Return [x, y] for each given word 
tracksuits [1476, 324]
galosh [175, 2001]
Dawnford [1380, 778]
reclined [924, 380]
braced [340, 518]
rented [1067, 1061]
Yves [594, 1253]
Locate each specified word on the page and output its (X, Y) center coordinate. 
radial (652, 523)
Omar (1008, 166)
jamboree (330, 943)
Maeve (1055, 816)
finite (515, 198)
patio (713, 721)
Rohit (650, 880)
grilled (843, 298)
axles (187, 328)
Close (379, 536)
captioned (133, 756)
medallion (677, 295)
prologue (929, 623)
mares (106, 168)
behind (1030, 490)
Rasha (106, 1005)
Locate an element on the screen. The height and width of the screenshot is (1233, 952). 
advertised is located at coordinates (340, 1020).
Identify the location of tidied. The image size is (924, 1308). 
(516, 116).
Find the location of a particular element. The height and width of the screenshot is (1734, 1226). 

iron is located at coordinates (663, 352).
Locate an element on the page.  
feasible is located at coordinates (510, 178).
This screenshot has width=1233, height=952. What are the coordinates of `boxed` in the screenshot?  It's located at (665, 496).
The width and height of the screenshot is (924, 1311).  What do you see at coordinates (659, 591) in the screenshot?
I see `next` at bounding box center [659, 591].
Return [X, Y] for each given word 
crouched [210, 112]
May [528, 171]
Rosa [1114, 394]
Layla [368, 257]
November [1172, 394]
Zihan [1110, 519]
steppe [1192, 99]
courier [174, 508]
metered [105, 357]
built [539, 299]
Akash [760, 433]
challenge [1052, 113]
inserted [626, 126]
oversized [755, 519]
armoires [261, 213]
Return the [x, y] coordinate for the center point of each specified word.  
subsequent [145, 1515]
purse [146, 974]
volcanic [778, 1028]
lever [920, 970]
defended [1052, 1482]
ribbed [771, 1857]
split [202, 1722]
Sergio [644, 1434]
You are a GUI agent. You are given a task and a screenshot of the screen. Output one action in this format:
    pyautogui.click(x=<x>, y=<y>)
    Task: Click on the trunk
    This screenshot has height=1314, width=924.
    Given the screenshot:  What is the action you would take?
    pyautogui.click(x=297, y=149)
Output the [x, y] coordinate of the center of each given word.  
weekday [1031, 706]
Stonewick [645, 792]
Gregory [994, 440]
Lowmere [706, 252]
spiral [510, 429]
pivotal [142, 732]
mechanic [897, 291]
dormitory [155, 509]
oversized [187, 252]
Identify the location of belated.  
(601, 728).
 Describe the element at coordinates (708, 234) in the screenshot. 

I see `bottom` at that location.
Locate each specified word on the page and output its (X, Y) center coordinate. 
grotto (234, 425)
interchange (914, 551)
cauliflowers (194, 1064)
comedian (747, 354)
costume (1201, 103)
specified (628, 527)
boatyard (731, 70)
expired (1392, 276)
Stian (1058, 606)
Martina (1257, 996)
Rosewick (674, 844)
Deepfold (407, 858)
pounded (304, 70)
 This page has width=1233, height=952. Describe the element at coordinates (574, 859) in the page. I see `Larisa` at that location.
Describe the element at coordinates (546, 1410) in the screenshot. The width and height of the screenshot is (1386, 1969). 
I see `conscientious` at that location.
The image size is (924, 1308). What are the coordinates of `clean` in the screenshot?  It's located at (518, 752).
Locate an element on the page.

STATED EXERCISE: Please copy out everything in the listing from the line containing "oversized [755, 519]" down to the line containing "(601, 728).", including both of those lines, without changing a character.

COMPLETE RESPONSE:
oversized [755, 519]
armoires [261, 213]
Return the [x, y] coordinate for the center point of each specified word.  
subsequent [145, 1515]
purse [146, 974]
volcanic [778, 1028]
lever [920, 970]
defended [1052, 1482]
ribbed [771, 1857]
split [202, 1722]
Sergio [644, 1434]
You are a GUI agent. You are given a task and a screenshot of the screen. Output one action in this format:
    pyautogui.click(x=<x>, y=<y>)
    Task: Click on the trunk
    This screenshot has height=1314, width=924.
    Given the screenshot:  What is the action you would take?
    pyautogui.click(x=297, y=149)
Output the [x, y] coordinate of the center of each given word.  
weekday [1031, 706]
Stonewick [645, 792]
Gregory [994, 440]
Lowmere [706, 252]
spiral [510, 429]
pivotal [142, 732]
mechanic [897, 291]
dormitory [155, 509]
oversized [187, 252]
Identify the location of belated.  
(601, 728).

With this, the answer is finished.